Try it:
Beneath this line are the data; copy exactly the part of them that opens with the line containing "C11: 3.3uF (plus" and closes with the line containing "P4 pin 2: GND -> VX2", and only that part.

[Detected change data]
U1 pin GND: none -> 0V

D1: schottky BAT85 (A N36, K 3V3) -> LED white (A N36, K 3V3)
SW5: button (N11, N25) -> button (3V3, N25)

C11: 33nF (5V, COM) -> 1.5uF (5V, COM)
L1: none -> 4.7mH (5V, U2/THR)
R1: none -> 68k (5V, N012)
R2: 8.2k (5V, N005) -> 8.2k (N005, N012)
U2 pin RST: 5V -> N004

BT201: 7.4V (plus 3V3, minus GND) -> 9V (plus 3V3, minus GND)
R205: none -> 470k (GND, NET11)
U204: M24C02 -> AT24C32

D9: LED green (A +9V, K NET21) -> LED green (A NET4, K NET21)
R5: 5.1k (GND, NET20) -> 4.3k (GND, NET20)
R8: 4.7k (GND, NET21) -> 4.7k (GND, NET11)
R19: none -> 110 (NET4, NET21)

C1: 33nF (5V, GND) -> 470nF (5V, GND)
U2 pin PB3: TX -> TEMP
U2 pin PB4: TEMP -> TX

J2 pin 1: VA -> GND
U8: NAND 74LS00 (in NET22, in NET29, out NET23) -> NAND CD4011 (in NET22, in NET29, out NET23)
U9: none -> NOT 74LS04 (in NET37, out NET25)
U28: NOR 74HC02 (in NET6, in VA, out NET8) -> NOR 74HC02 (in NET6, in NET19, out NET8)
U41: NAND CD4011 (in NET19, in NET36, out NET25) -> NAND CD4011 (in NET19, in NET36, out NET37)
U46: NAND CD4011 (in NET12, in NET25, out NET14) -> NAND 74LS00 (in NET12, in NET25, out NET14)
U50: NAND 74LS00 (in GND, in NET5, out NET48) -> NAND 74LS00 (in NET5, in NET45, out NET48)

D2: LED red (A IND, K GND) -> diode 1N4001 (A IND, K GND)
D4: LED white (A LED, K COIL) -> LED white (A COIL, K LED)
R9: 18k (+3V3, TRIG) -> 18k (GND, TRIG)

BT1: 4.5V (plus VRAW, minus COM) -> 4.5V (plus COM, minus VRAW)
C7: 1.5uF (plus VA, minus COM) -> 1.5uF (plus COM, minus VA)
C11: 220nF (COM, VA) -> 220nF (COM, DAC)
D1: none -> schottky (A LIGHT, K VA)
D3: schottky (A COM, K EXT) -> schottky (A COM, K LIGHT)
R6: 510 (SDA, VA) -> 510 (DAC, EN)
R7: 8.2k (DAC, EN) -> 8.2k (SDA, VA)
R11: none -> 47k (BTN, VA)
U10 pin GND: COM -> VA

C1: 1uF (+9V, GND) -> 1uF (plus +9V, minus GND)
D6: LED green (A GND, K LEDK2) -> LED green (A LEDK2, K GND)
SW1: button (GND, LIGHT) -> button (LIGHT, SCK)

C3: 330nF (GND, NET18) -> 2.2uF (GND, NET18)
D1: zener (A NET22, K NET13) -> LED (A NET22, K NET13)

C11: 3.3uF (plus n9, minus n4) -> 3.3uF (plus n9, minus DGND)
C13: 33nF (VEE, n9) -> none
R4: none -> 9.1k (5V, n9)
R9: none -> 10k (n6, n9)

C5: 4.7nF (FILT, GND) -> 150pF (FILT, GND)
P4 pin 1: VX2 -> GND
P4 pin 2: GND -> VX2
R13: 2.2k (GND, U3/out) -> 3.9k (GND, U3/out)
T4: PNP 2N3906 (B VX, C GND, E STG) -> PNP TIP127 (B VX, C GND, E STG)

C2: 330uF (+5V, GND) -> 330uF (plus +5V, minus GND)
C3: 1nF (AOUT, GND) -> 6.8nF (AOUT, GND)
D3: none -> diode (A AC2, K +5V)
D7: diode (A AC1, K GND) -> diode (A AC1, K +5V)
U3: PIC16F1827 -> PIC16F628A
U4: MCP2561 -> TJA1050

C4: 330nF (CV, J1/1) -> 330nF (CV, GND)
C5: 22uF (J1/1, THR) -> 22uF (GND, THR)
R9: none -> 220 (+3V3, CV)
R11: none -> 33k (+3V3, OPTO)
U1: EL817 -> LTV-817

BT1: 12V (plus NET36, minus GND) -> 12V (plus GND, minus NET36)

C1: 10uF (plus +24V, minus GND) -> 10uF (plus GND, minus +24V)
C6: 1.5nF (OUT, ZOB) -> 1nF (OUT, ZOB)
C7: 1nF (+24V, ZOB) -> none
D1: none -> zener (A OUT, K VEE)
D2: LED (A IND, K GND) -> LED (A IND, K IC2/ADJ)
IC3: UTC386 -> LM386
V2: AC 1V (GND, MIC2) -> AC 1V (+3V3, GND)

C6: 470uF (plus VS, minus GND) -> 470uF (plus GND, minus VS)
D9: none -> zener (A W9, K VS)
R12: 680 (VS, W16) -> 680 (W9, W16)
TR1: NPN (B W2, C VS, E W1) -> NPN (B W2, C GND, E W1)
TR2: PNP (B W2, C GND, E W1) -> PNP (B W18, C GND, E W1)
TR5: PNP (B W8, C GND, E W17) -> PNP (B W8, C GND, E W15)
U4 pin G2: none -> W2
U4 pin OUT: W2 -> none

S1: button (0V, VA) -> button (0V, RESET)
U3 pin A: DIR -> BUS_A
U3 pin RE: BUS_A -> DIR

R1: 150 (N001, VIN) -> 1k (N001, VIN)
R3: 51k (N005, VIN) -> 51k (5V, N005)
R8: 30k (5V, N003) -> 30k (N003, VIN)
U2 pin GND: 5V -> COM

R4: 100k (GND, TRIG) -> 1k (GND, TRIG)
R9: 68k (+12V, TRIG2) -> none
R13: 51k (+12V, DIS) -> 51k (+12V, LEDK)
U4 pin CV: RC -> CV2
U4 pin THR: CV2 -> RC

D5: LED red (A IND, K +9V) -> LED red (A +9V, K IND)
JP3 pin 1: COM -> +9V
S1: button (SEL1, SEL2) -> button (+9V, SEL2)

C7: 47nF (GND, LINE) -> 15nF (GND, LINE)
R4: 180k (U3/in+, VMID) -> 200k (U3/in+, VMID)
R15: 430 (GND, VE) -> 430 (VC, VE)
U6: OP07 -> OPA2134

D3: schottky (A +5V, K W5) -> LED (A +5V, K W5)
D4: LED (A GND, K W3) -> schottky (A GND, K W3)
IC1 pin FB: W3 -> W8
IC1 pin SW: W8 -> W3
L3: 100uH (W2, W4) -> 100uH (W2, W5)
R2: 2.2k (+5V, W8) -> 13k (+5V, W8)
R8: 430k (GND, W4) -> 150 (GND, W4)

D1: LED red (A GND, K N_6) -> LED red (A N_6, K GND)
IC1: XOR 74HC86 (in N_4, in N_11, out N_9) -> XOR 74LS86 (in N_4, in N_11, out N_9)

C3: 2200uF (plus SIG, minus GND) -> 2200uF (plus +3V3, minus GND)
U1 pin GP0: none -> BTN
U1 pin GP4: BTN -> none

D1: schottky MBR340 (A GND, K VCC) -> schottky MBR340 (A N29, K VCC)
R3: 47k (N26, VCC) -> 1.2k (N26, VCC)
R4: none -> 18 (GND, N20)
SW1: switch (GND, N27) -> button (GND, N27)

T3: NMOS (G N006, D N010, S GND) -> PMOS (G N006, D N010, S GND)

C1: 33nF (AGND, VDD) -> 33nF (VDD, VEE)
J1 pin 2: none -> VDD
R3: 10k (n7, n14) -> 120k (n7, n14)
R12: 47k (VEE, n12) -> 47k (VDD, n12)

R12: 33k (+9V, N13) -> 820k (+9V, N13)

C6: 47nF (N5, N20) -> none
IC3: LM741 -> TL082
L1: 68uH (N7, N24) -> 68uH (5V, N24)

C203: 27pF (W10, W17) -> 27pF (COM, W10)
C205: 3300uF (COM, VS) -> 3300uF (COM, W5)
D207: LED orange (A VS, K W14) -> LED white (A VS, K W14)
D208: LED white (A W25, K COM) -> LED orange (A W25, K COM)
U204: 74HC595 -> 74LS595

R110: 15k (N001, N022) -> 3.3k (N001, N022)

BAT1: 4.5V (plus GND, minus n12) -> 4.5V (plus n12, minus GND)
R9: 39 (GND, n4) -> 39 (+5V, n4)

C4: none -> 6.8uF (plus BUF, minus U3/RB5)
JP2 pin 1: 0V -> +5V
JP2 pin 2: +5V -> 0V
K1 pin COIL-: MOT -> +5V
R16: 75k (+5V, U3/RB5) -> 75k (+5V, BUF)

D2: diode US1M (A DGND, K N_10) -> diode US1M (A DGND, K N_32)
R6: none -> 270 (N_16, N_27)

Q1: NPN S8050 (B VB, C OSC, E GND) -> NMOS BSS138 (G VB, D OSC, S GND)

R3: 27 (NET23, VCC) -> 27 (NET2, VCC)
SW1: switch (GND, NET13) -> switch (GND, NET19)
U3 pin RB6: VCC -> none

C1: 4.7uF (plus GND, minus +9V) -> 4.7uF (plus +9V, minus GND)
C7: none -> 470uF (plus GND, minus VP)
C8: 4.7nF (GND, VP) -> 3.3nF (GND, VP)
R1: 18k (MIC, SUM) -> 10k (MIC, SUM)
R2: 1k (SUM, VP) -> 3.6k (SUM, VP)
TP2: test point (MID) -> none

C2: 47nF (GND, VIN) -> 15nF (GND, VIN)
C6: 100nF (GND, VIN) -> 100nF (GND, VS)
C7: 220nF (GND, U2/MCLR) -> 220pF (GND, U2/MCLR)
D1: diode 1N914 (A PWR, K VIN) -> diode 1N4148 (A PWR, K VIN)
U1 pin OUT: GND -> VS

Exercise result:
C11: 3.3uF (plus n9, minus n4) -> 3.3uF (plus n9, minus DGND)
C13: 33nF (VEE, n9) -> none
R4: none -> 9.1k (5V, n9)
R9: none -> 10k (n6, n9)

C5: 4.7nF (FILT, GND) -> 150pF (FILT, GND)
P4 pin 1: VX2 -> GND
P4 pin 2: GND -> VX2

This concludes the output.